**WORK ITEM**: Every line from the beginning of the records below up to the one holding "The white alarm" should be quoted exactly; leave out the rest.

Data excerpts
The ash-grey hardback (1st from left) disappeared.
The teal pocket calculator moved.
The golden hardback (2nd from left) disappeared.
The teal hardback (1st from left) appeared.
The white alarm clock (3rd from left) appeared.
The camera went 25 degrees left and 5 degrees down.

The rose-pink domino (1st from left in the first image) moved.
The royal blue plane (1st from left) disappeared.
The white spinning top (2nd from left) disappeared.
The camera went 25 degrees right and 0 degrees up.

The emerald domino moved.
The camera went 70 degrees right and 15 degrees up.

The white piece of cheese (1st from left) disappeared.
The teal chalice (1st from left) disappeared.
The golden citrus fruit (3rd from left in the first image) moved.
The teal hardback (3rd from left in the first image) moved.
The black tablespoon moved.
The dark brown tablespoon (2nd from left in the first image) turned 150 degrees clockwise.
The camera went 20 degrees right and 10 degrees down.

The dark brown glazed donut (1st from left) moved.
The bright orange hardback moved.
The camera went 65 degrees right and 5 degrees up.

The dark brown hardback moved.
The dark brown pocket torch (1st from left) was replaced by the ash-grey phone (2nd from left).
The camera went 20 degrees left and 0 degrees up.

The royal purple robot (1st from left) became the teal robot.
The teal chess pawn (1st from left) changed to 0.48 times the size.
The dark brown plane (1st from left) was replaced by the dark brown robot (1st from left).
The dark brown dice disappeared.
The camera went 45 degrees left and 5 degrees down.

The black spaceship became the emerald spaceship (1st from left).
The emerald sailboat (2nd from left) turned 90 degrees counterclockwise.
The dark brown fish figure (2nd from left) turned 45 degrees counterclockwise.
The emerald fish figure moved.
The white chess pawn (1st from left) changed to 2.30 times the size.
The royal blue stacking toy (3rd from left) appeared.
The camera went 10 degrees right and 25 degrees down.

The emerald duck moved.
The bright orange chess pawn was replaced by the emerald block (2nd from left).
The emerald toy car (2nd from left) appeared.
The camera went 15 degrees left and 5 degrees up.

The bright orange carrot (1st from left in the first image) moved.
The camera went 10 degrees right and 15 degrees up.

**ANSWER FOR THIS EXERCISE**:
The ash-grey hardback (1st from left) disappeared.
The teal pocket calculator moved.
The golden hardback (2nd from left) disappeared.
The teal hardback (1st from left) appeared.
The white alarm clock (3rd from left) appeared.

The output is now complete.